> _SUPPLIED MATERIAL_
• • •
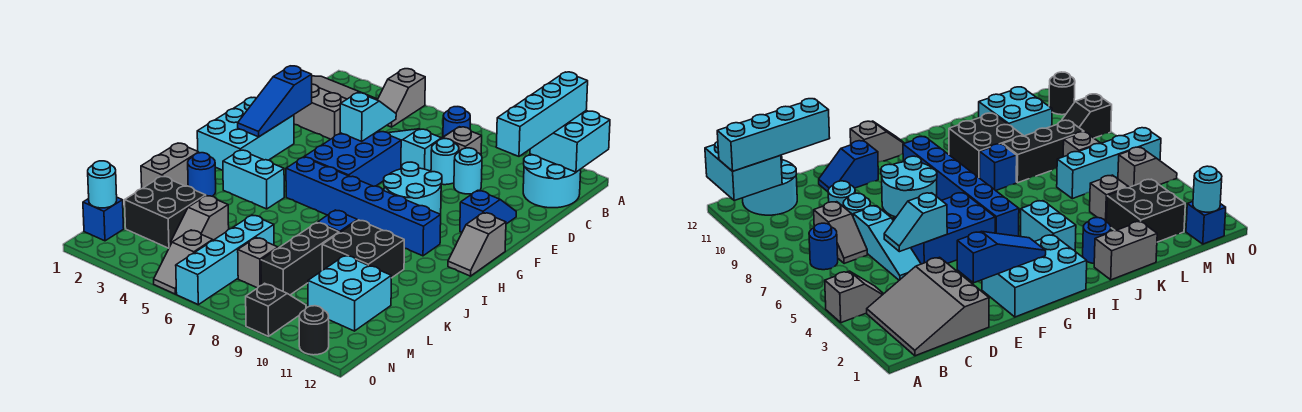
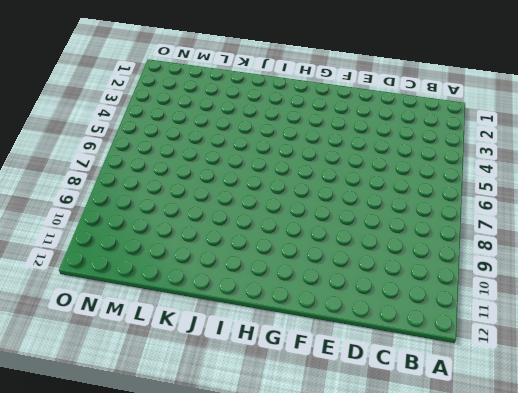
none -> grey slope A4:B4 level 1 top A
none -> grey slope B1:D3 level 1 top D
none -> blue round brick B7 level 1
none -> cyan round brick B11:C12 level 1

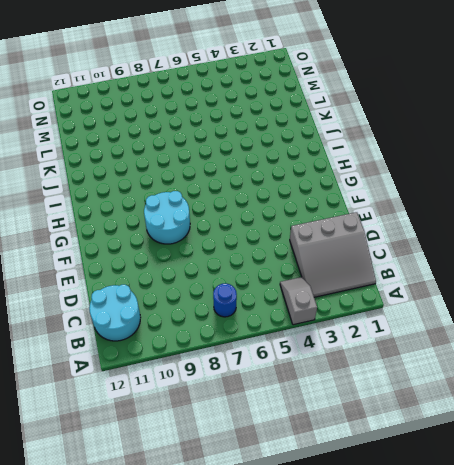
none -> grey slope C7:C8 level 1 top 8
none -> cyan slope D5:D7 level 1 top 7
none -> cyan round brick D8 level 1
none -> cyan round brick D9 level 1

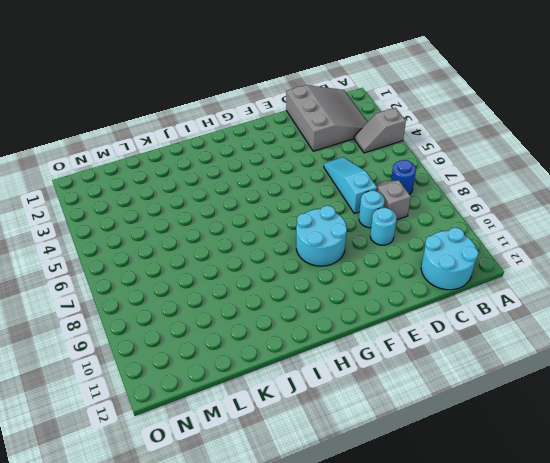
none -> blue brick E5:G6 level 1
none -> blue slope E11:F11 level 1 top F
none -> cyan brick F1:H2 level 1
none -> grey slope G12:H12 level 1 top G

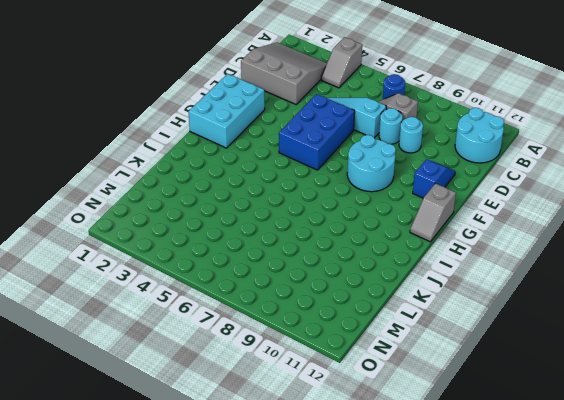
none -> blue brick H5:H10 level 1
none -> cyan brick I3:I4 level 1
none -> grey brick J1:K1 level 1
none -> blue round brick J2 level 1

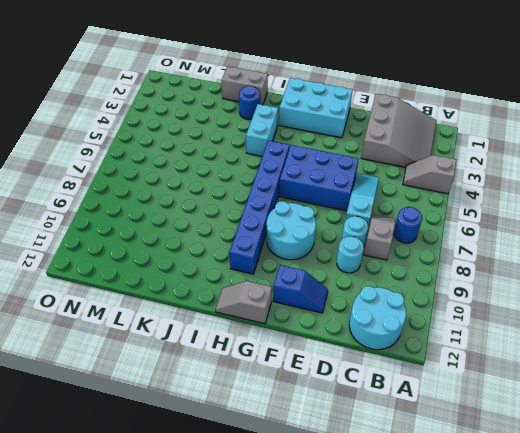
none -> blue brick J8 level 1
none -> black brick J9:K10 level 1
none -> black brick K8:M8 level 1
none -> black brick L2:M3 level 1

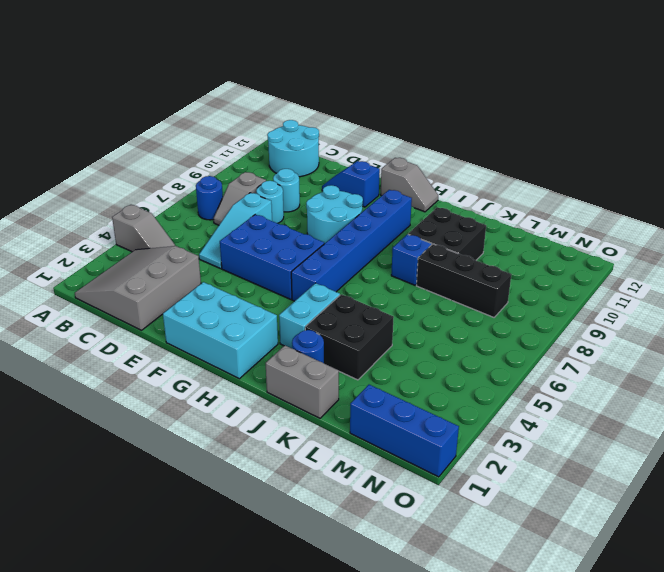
black brick J3:K4 level 1 -> black brick L2:M3 level 1
blue brick M1:O1 level 1 -> blue brick N1 level 1
none -> grey slope L4:M4 level 1 top L
none -> cyan brick L6:O6 level 1
none -> cyan brick L10:M11 level 1
none -> grey brick M7 level 1

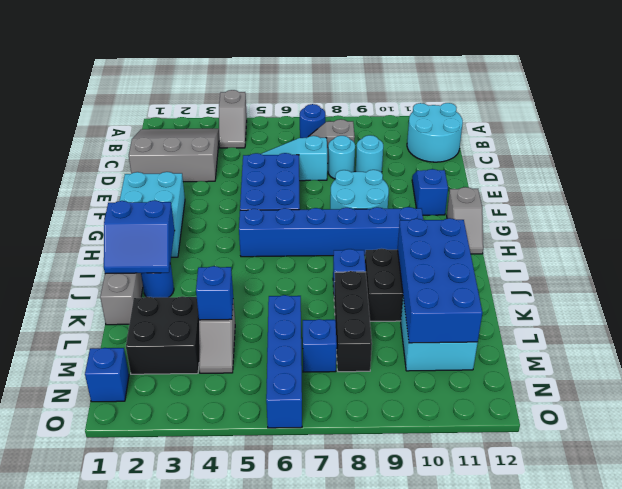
blue slope I1:J2 level 2 top I -> none
blue brick J10:M11 level 2 -> none
blue brick L4 level 2 -> none
blue brick L6:O6 level 1 -> cyan brick L6:O6 level 1
blue brick M7 level 1 -> grey brick M7 level 1
none -> cyan brick I3:I4 level 1
none -> grey slope N5:O5 level 1 top N
none -> black slope N9:O9 level 1 top O
none -> black round brick O11 level 1

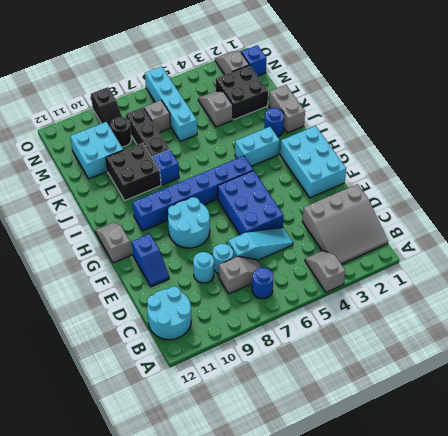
black round brick M9 level 1 -> black round brick O11 level 1
grey slope N2:O2 level 1 top N -> grey slope N5:O5 level 1 top N
none -> cyan brick A11:B12 level 2
none -> cyan slope D5:E5 level 2 top E
none -> blue slope E2:G2 level 2 top E
none -> cyan round brick N1 level 2

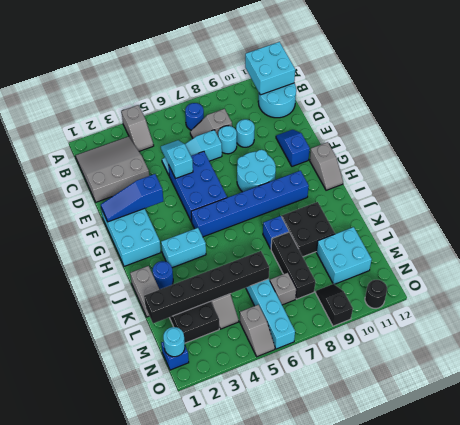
blue slope F1:F3 level 2 top 3 -> blue slope E2:G2 level 2 top E
black brick L1:L6 level 2 -> none
none -> cyan brick A11:D11 level 3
• • •
> _TASK REQUIREMENTS_
Copy each line of the listing in which the word "black" can be found.

> _SOLUTION_
none -> black brick J9:K10 level 1
none -> black brick K8:M8 level 1
none -> black brick L2:M3 level 1
black brick J3:K4 level 1 -> black brick L2:M3 level 1
none -> black slope N9:O9 level 1 top O
none -> black round brick O11 level 1
black round brick M9 level 1 -> black round brick O11 level 1
black brick L1:L6 level 2 -> none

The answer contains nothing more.